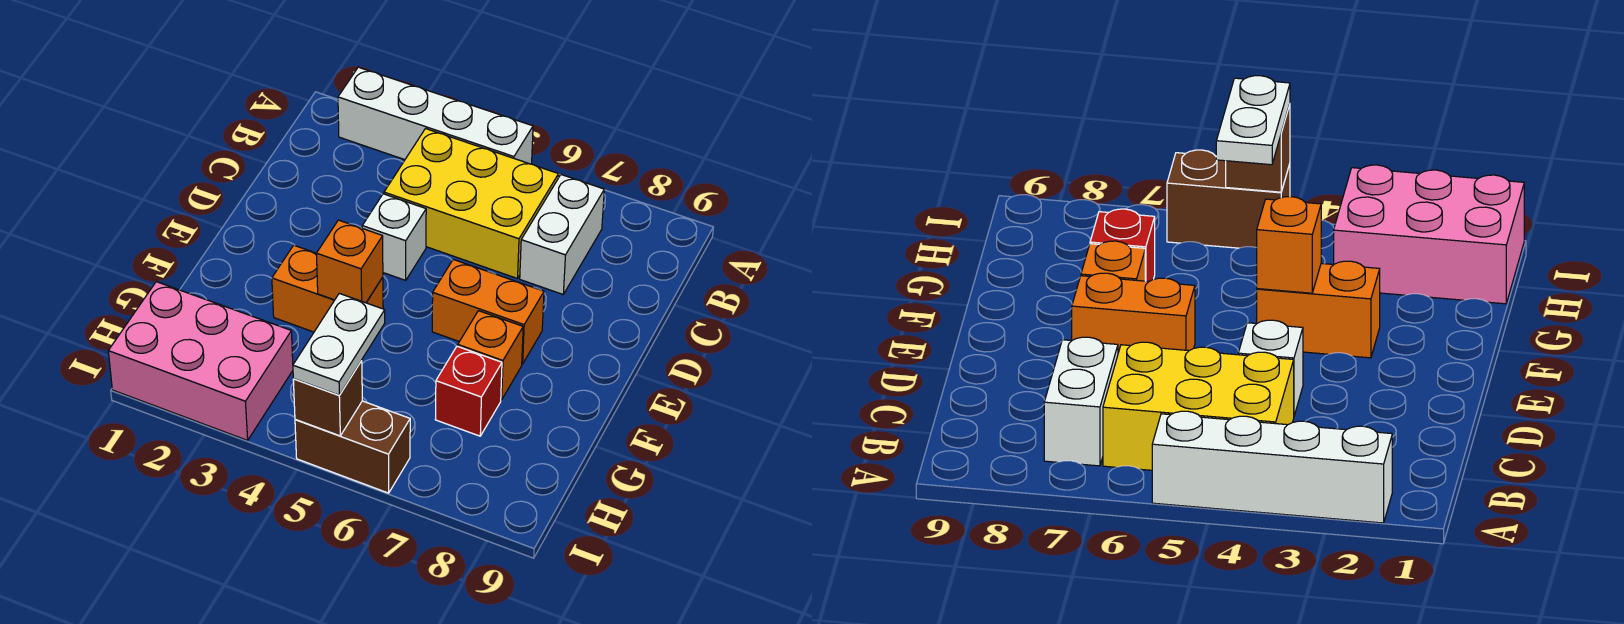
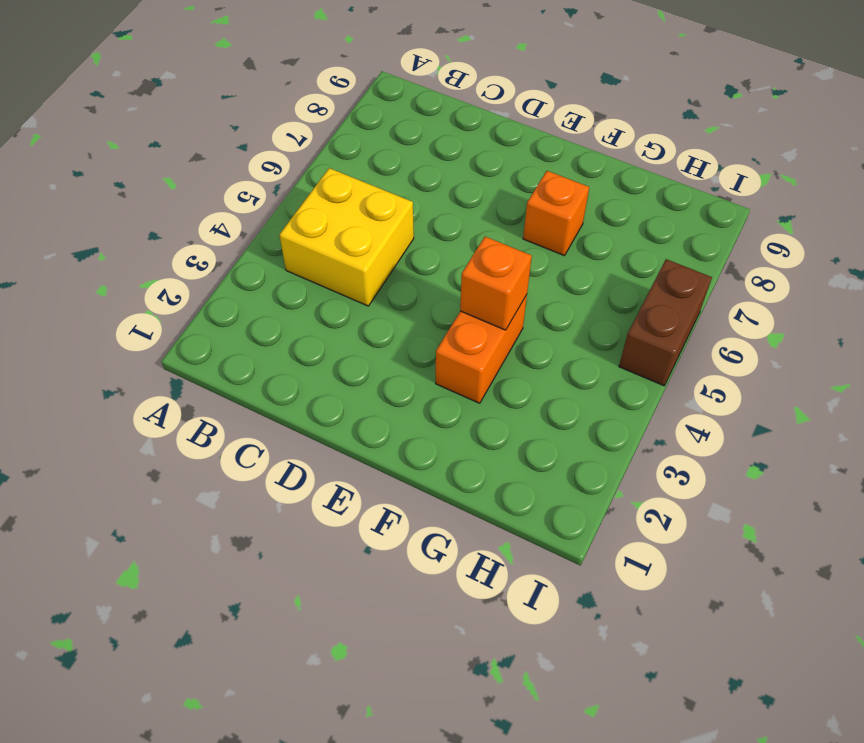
yellow brick B4:C5 level 1 -> yellow brick B4:C6 level 1
none -> white brick A2:A5 level 1
none -> white brick B7:C7 level 1
none -> white brick D4 level 1

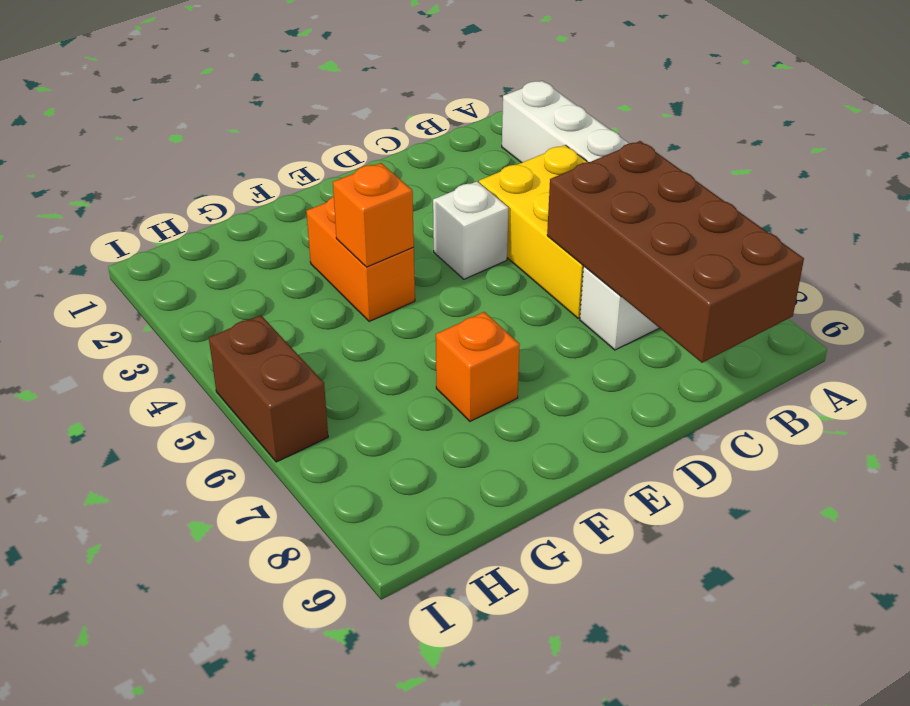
brown brick B6:C9 level 2 -> none
none -> orange brick E6:E7 level 1
none -> red brick G7 level 1
none -> pink brick H1:I3 level 1

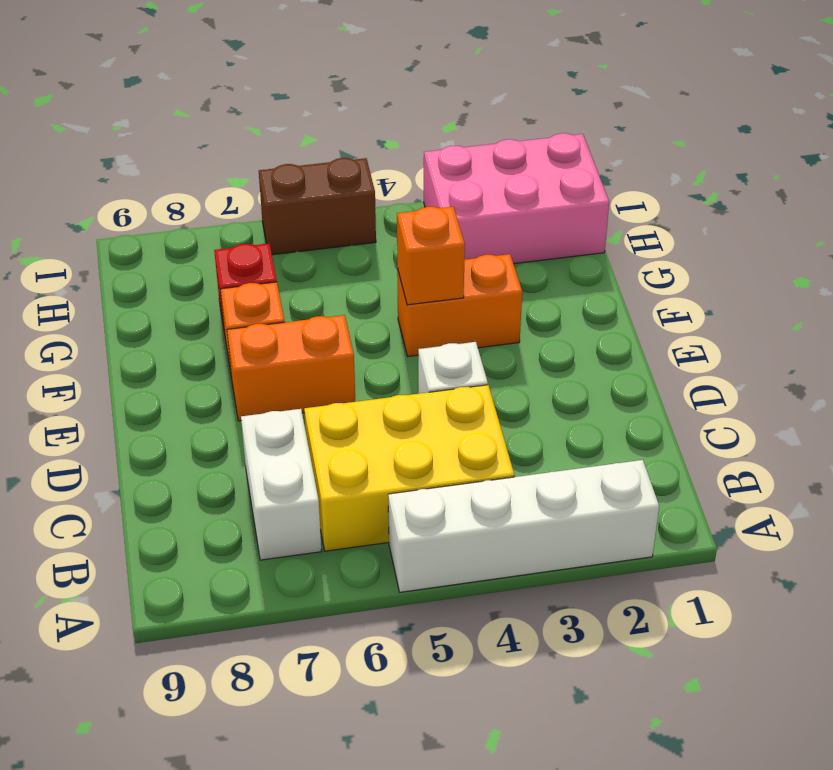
none -> brown brick I5 level 2
none -> white plate H5:I5 level 3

----

Aim of the task >> Search the data for "none". Copy each line that has it.

Output for this exercise >>
none -> white brick A2:A5 level 1
none -> white brick B7:C7 level 1
none -> white brick D4 level 1
brown brick B6:C9 level 2 -> none
none -> orange brick E6:E7 level 1
none -> red brick G7 level 1
none -> pink brick H1:I3 level 1
none -> brown brick I5 level 2
none -> white plate H5:I5 level 3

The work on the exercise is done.